For the word "DGND", search the records and show each line in which it occurs.

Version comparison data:
#####

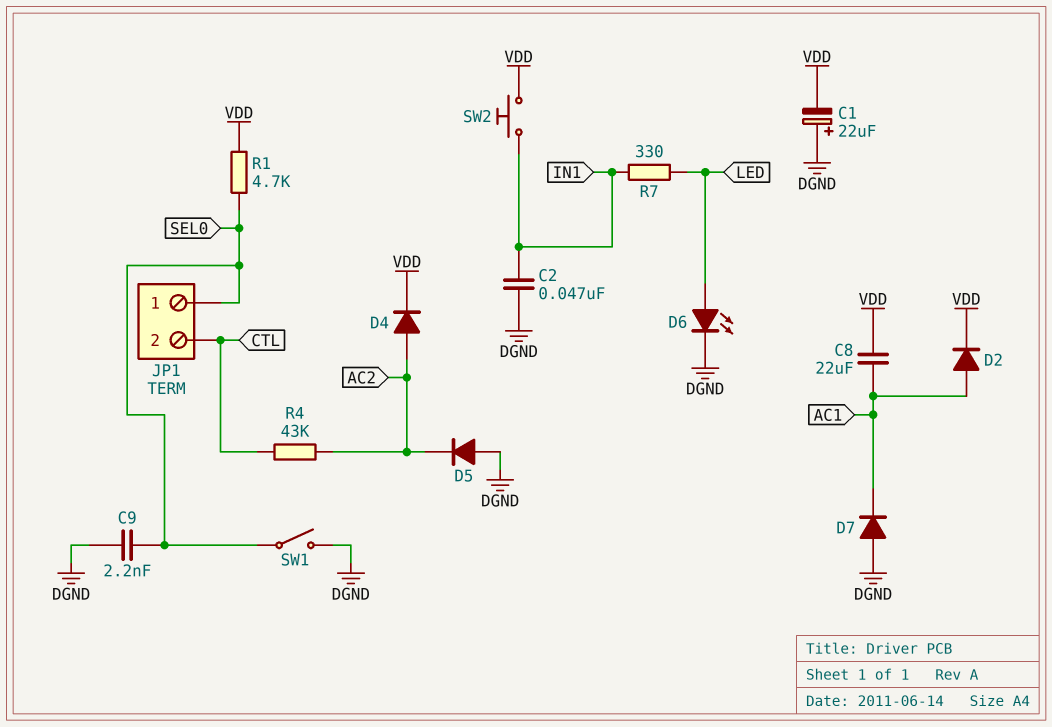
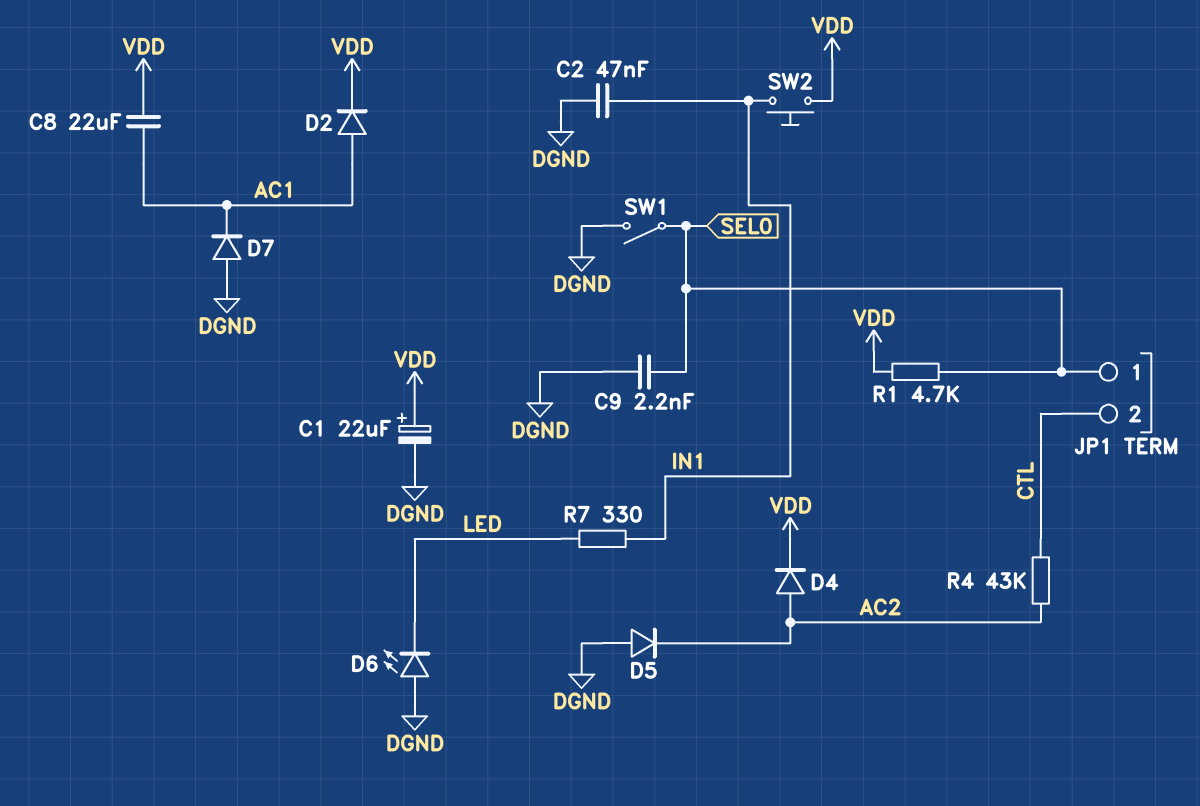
C1: 22uF (plus DGND, minus VDD) -> 22uF (plus VDD, minus DGND)
D6: LED (A LED, K DGND) -> LED (A DGND, K LED)

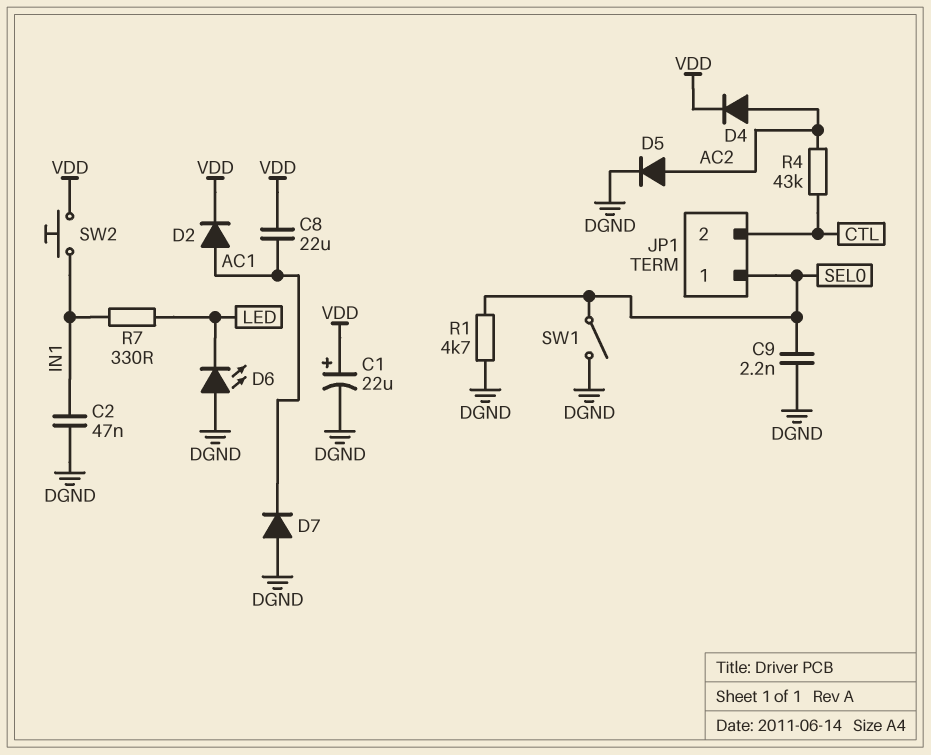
D5: diode (A DGND, K AC2) -> diode (A AC2, K DGND)
R1: 4.7k (SEL0, VDD) -> 4.7k (DGND, SEL0)

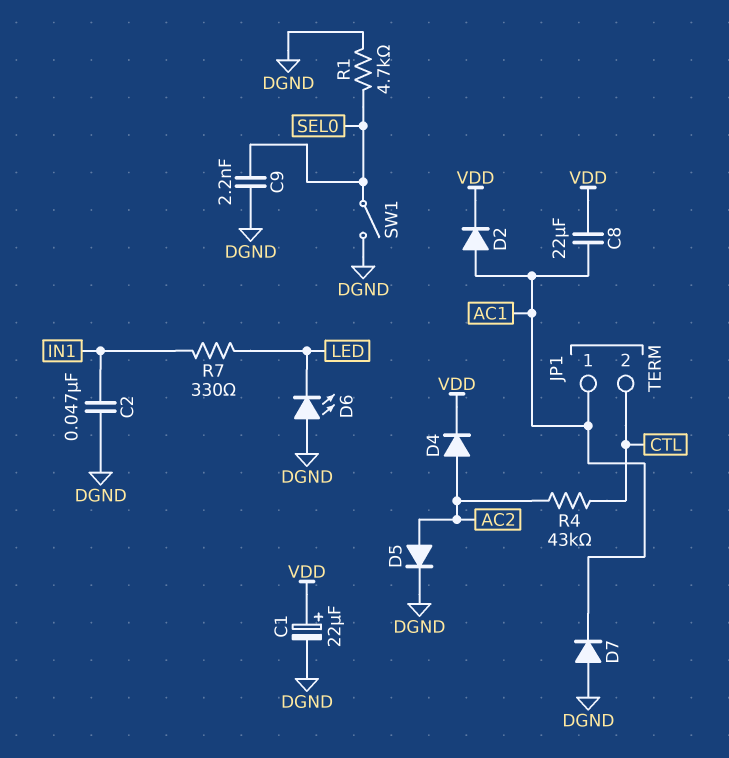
JP1 pin 1: SEL0 -> AC1
SW2: button (IN1, VDD) -> none

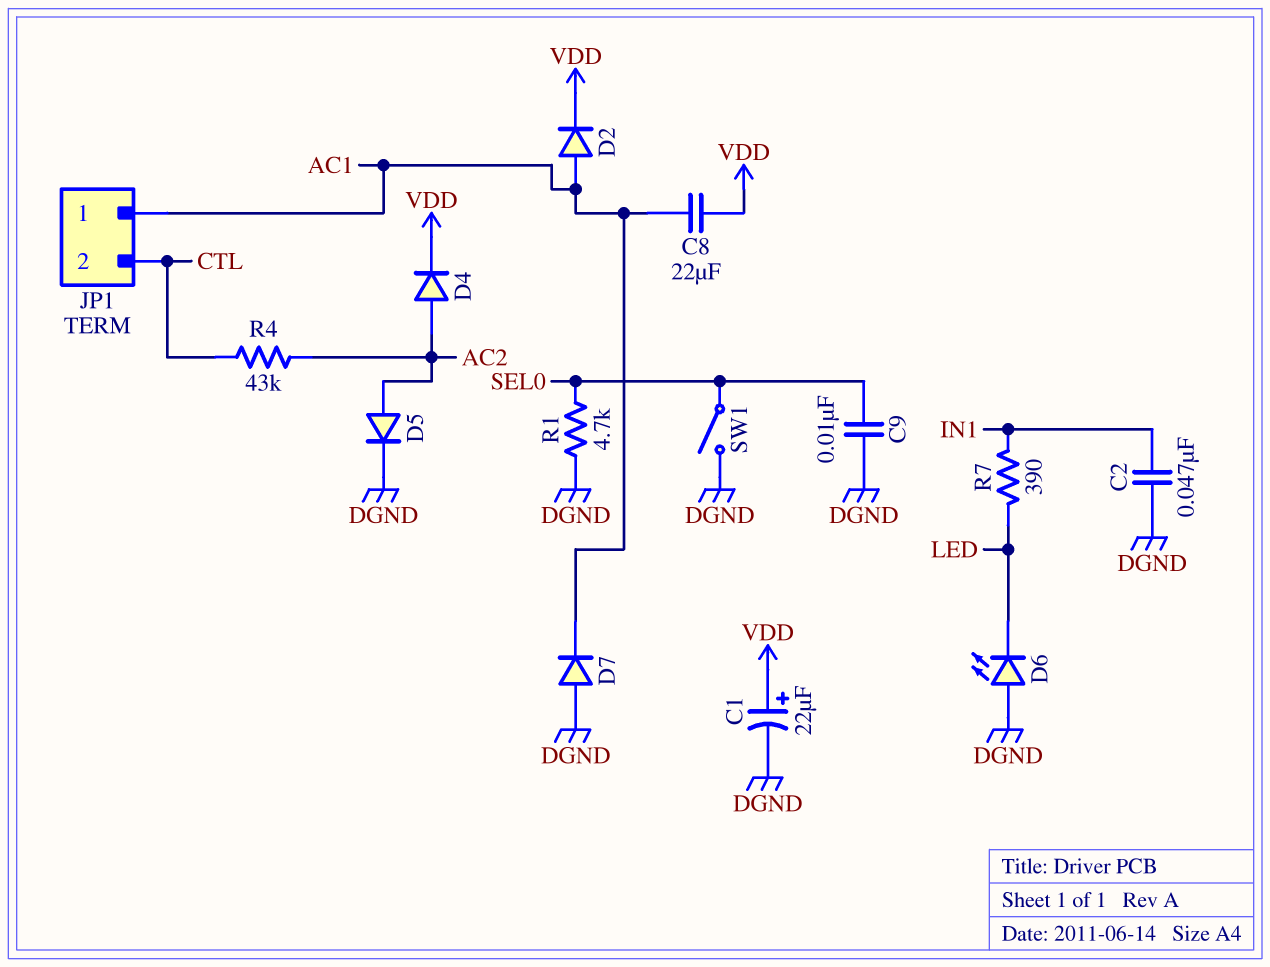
C9: 2.2nF (DGND, SEL0) -> 10nF (DGND, SEL0)
R7: 330 (IN1, LED) -> 390 (IN1, LED)

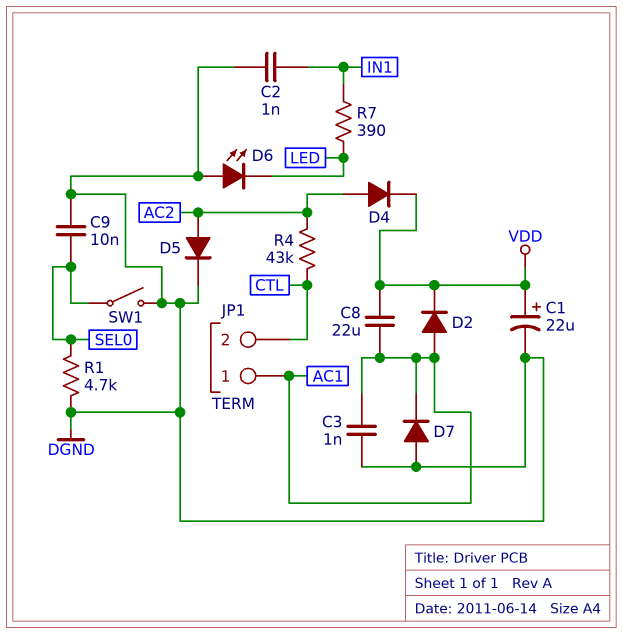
C2: 47nF (DGND, IN1) -> 1nF (DGND, IN1)
C3: none -> 1nF (AC1, DGND)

#####

ANSWER SECTION:
C1: 22uF (plus DGND, minus VDD) -> 22uF (plus VDD, minus DGND)
D6: LED (A LED, K DGND) -> LED (A DGND, K LED)
D5: diode (A DGND, K AC2) -> diode (A AC2, K DGND)
R1: 4.7k (SEL0, VDD) -> 4.7k (DGND, SEL0)
C9: 2.2nF (DGND, SEL0) -> 10nF (DGND, SEL0)
C2: 47nF (DGND, IN1) -> 1nF (DGND, IN1)
C3: none -> 1nF (AC1, DGND)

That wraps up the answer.